**What you will do**. Copy exactly the lines of the records below, and only those lines, beginning with the line that contains "green pan: [297,276,478,362] = 1 -> none = 0" and ending with the line that contains "turquoise teapot: [57,374,165,509]".

**Available data**.
##############################

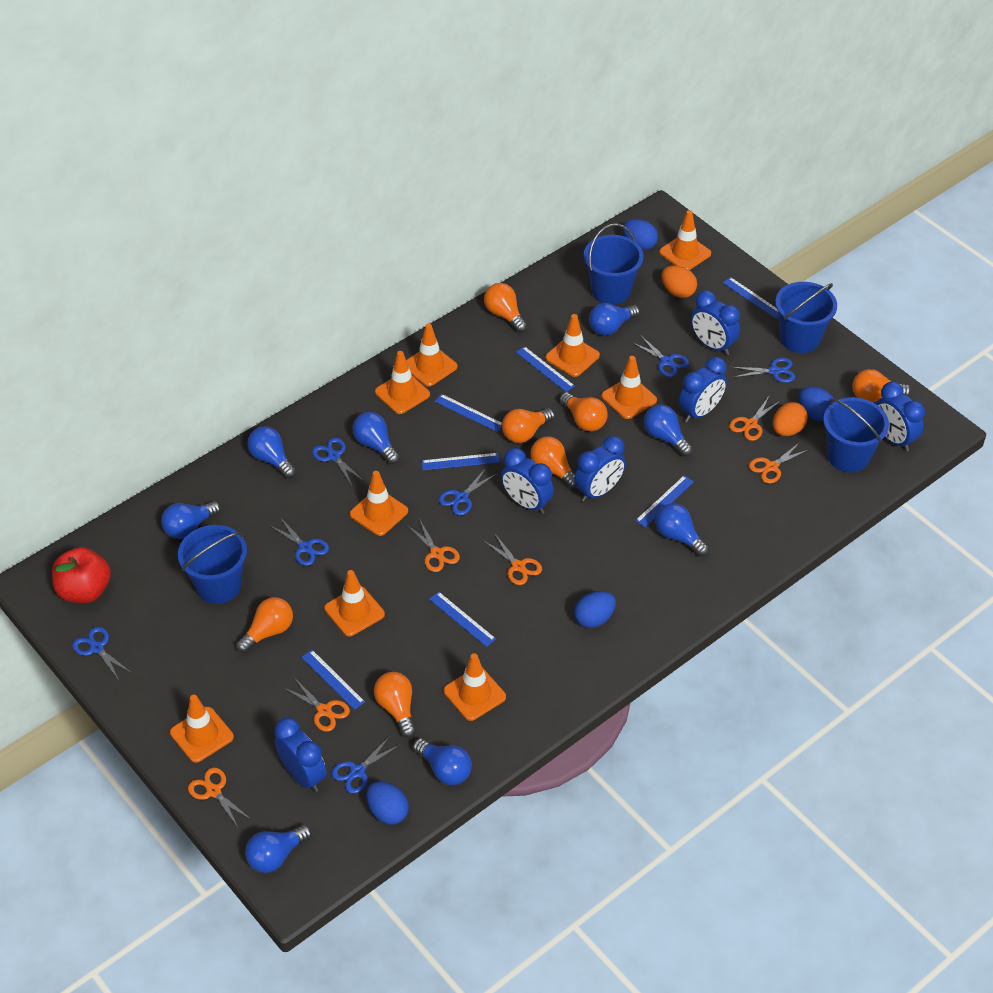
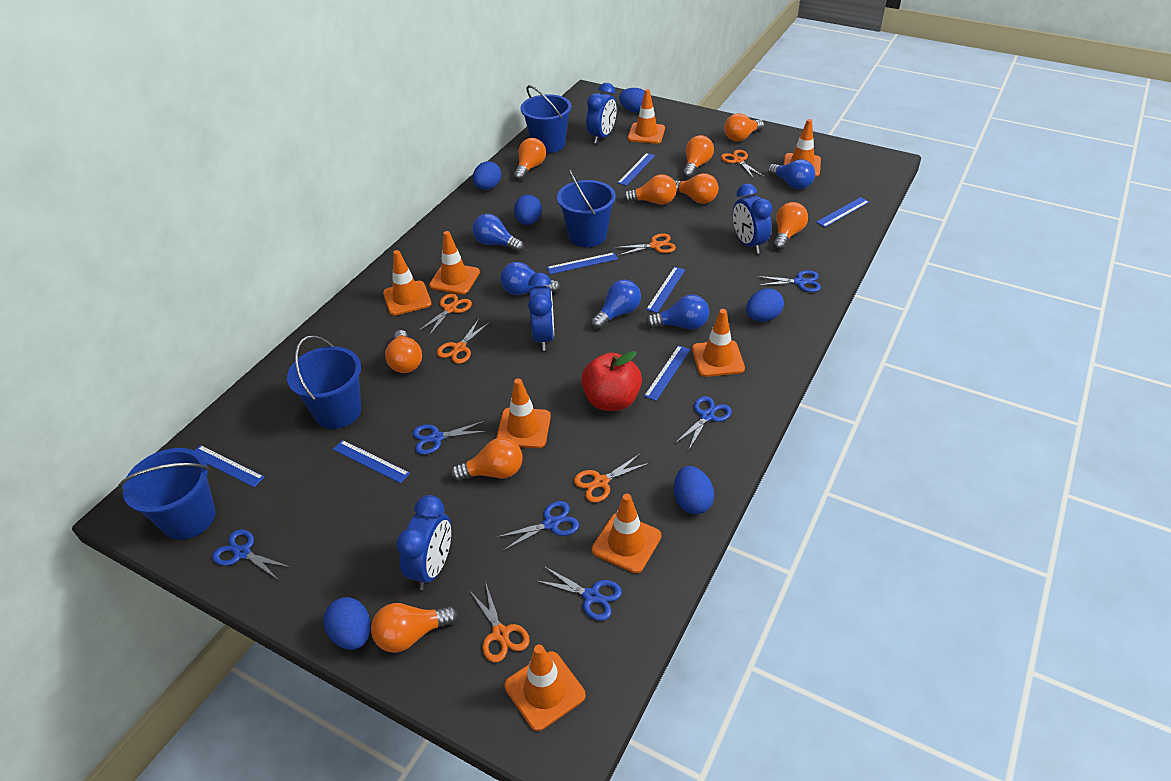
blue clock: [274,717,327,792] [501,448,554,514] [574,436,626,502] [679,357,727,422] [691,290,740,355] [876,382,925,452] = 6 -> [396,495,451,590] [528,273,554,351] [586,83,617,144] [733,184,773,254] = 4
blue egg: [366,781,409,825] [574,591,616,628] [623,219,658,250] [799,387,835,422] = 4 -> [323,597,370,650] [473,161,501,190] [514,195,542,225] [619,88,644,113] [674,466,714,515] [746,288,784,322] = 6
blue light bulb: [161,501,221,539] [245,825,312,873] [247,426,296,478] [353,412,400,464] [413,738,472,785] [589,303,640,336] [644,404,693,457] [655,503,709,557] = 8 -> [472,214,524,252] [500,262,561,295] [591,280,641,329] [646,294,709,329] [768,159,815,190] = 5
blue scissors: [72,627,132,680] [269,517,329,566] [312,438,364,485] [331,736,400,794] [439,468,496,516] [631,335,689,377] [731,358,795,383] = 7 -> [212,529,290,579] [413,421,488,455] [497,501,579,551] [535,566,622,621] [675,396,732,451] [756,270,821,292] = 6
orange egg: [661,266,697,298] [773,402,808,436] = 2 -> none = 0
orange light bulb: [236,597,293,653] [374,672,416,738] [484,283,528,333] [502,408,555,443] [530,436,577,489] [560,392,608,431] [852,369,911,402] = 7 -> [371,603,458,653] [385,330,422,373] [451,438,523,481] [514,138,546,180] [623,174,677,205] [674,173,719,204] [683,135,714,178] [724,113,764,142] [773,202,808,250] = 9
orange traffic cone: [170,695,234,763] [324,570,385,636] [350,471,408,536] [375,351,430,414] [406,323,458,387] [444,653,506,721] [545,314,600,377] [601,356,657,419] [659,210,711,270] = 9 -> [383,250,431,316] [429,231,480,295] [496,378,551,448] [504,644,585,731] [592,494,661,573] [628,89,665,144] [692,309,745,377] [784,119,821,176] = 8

##############################

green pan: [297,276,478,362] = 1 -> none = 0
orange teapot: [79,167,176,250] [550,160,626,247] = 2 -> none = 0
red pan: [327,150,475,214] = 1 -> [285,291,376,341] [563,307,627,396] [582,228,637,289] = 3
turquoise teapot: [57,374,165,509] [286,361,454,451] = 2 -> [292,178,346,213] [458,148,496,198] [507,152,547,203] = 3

##############################

**Result of this exercise**.
green pan: [297,276,478,362] = 1 -> none = 0
orange teapot: [79,167,176,250] [550,160,626,247] = 2 -> none = 0
red pan: [327,150,475,214] = 1 -> [285,291,376,341] [563,307,627,396] [582,228,637,289] = 3
turquoise teapot: [57,374,165,509] [286,361,454,451] = 2 -> [292,178,346,213] [458,148,496,198] [507,152,547,203] = 3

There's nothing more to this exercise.